** What needs to be done **
Within the records that follow, find every line containing the string "brown". Copy those lines.

+++

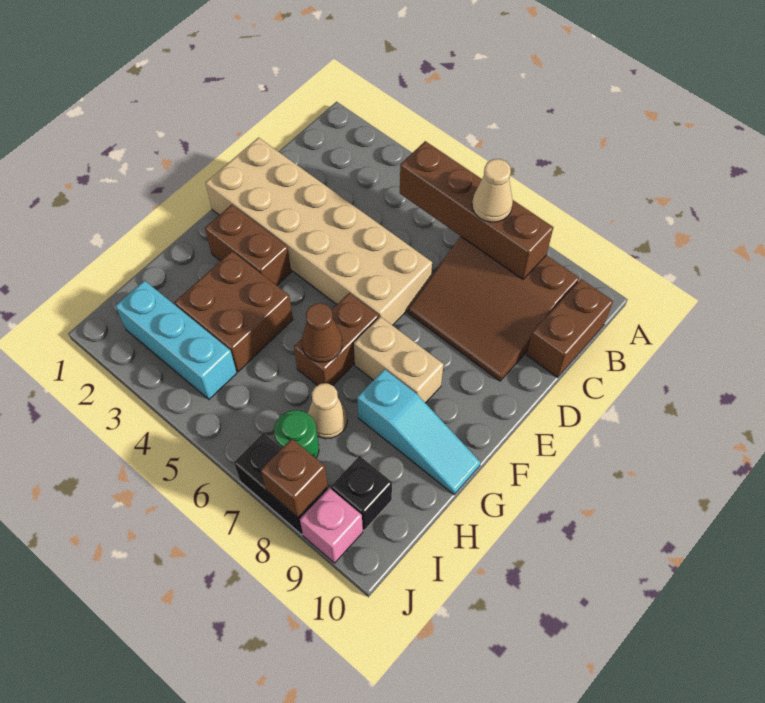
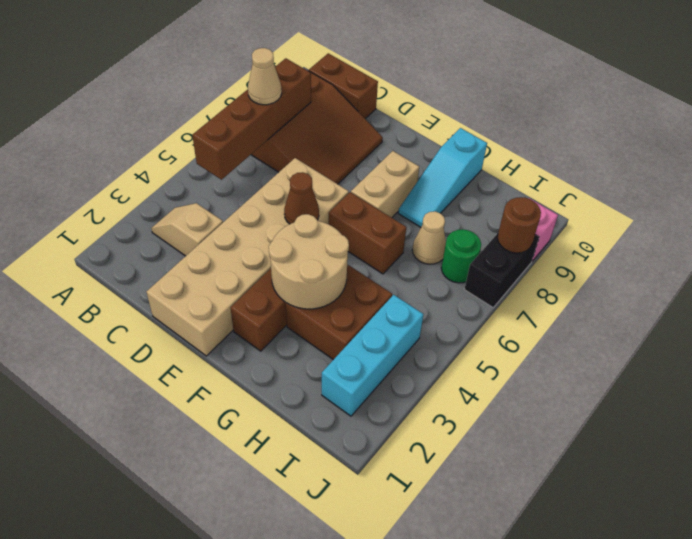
none -> tan slope B3:C3 level 1 top C
none -> tan round brick F3:G4 level 2
brown cone G6 level 2 -> brown cone E5 level 2
cyan slope G8:G10 level 1 top 8 -> cyan slope G8:G10 level 1 top 10
black brick I9 level 1 -> none
brown brick J8 level 2 -> brown round brick J8 level 2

+++

** Answer box **
brown cone G6 level 2 -> brown cone E5 level 2
brown brick J8 level 2 -> brown round brick J8 level 2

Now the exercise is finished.